-------- Exercise input
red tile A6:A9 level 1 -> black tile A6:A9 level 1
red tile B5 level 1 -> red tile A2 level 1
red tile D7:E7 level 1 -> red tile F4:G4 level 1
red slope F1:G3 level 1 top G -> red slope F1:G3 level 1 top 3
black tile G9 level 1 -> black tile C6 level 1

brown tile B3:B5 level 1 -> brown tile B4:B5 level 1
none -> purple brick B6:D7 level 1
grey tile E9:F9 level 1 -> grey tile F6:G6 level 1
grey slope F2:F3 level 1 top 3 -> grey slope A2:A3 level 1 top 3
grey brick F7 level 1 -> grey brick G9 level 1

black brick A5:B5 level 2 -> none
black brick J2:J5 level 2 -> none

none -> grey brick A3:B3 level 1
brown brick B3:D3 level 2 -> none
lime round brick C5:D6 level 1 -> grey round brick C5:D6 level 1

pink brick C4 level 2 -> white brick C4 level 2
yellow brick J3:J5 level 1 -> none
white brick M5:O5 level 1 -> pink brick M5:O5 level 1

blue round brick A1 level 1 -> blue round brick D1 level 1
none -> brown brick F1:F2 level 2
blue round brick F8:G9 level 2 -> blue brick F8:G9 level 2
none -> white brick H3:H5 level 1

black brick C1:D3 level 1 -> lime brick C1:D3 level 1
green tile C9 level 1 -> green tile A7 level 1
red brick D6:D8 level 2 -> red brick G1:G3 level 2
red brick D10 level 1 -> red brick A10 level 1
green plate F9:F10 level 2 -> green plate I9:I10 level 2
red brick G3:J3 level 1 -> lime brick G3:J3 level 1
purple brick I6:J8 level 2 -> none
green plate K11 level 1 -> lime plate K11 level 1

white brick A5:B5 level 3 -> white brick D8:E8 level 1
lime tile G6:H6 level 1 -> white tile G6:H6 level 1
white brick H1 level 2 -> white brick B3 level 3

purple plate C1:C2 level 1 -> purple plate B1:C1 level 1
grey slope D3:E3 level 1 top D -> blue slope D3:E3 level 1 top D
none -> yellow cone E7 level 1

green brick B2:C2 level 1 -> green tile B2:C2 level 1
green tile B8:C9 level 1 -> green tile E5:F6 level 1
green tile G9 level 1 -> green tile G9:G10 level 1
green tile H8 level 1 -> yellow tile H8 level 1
----------------
Retype all of the material. Each line must match exactly.

red tile A6:A9 level 1 -> black tile A6:A9 level 1
red tile B5 level 1 -> red tile A2 level 1
red tile D7:E7 level 1 -> red tile F4:G4 level 1
red slope F1:G3 level 1 top G -> red slope F1:G3 level 1 top 3
black tile G9 level 1 -> black tile C6 level 1

brown tile B3:B5 level 1 -> brown tile B4:B5 level 1
none -> purple brick B6:D7 level 1
grey tile E9:F9 level 1 -> grey tile F6:G6 level 1
grey slope F2:F3 level 1 top 3 -> grey slope A2:A3 level 1 top 3
grey brick F7 level 1 -> grey brick G9 level 1

black brick A5:B5 level 2 -> none
black brick J2:J5 level 2 -> none

none -> grey brick A3:B3 level 1
brown brick B3:D3 level 2 -> none
lime round brick C5:D6 level 1 -> grey round brick C5:D6 level 1

pink brick C4 level 2 -> white brick C4 level 2
yellow brick J3:J5 level 1 -> none
white brick M5:O5 level 1 -> pink brick M5:O5 level 1

blue round brick A1 level 1 -> blue round brick D1 level 1
none -> brown brick F1:F2 level 2
blue round brick F8:G9 level 2 -> blue brick F8:G9 level 2
none -> white brick H3:H5 level 1

black brick C1:D3 level 1 -> lime brick C1:D3 level 1
green tile C9 level 1 -> green tile A7 level 1
red brick D6:D8 level 2 -> red brick G1:G3 level 2
red brick D10 level 1 -> red brick A10 level 1
green plate F9:F10 level 2 -> green plate I9:I10 level 2
red brick G3:J3 level 1 -> lime brick G3:J3 level 1
purple brick I6:J8 level 2 -> none
green plate K11 level 1 -> lime plate K11 level 1

white brick A5:B5 level 3 -> white brick D8:E8 level 1
lime tile G6:H6 level 1 -> white tile G6:H6 level 1
white brick H1 level 2 -> white brick B3 level 3

purple plate C1:C2 level 1 -> purple plate B1:C1 level 1
grey slope D3:E3 level 1 top D -> blue slope D3:E3 level 1 top D
none -> yellow cone E7 level 1

green brick B2:C2 level 1 -> green tile B2:C2 level 1
green tile B8:C9 level 1 -> green tile E5:F6 level 1
green tile G9 level 1 -> green tile G9:G10 level 1
green tile H8 level 1 -> yellow tile H8 level 1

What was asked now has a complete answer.